WORK TASK: Only the pictures are to be dropped; return all other data below exactly.

RECORD SET:
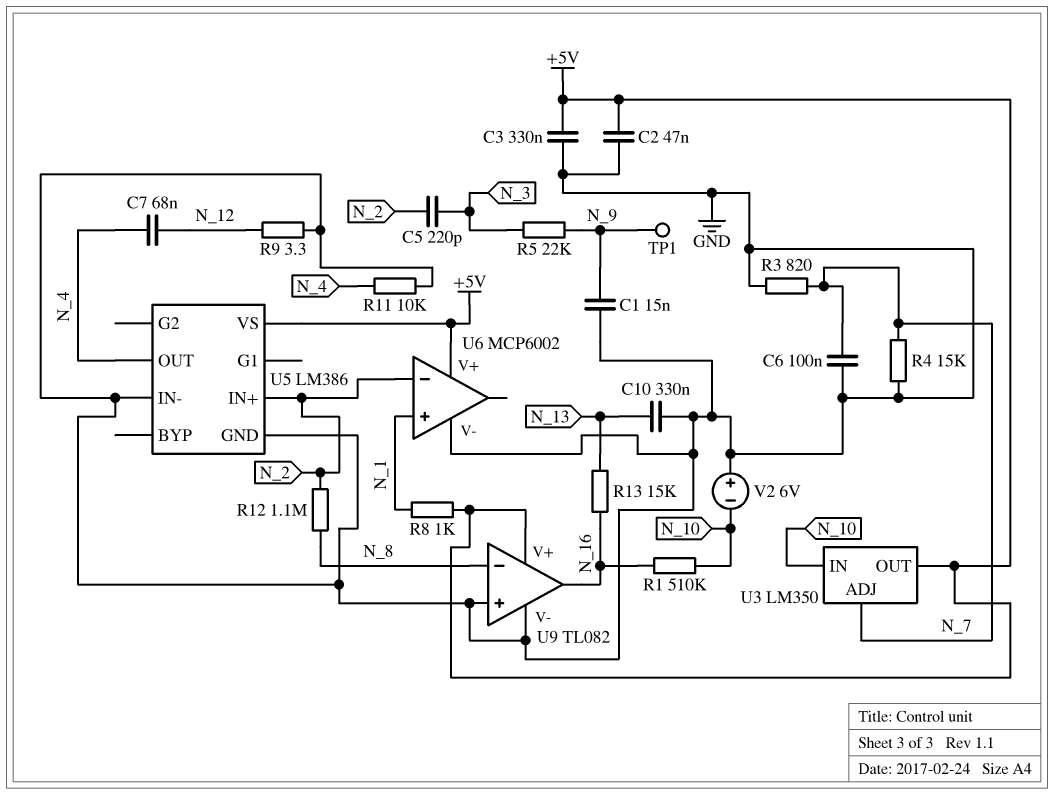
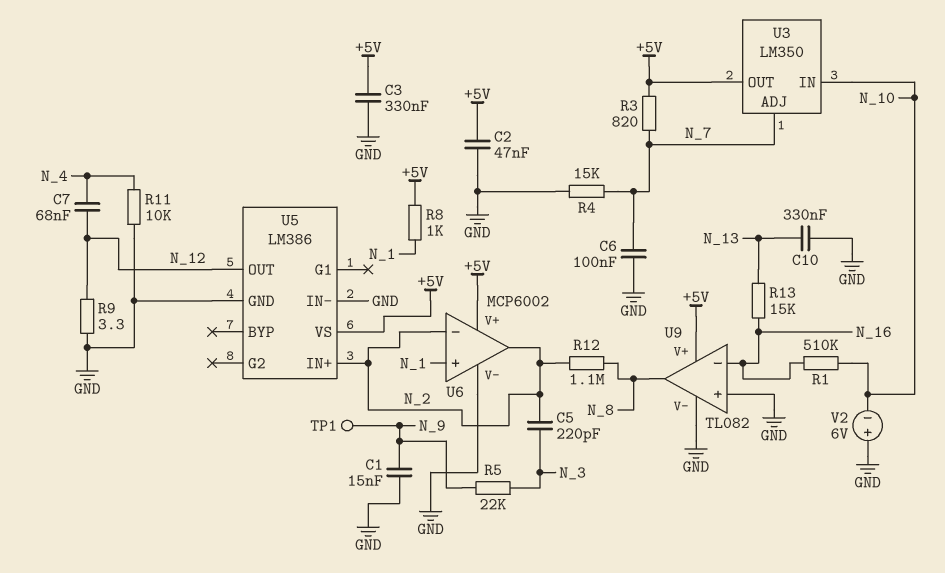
R3: 820 (GND, N_7) -> 820 (+5V, N_7)
U5 pin OUT: N_4 -> N_12
U6 pin out: none -> N_2
U9 pin in-: N_8 -> N_16
U9 pin out: N_16 -> N_8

ANSWER TO THIS EXERCISE:
R3: 820 (GND, N_7) -> 820 (+5V, N_7)
U5 pin OUT: N_4 -> N_12
U6 pin out: none -> N_2
U9 pin in-: N_8 -> N_16
U9 pin out: N_16 -> N_8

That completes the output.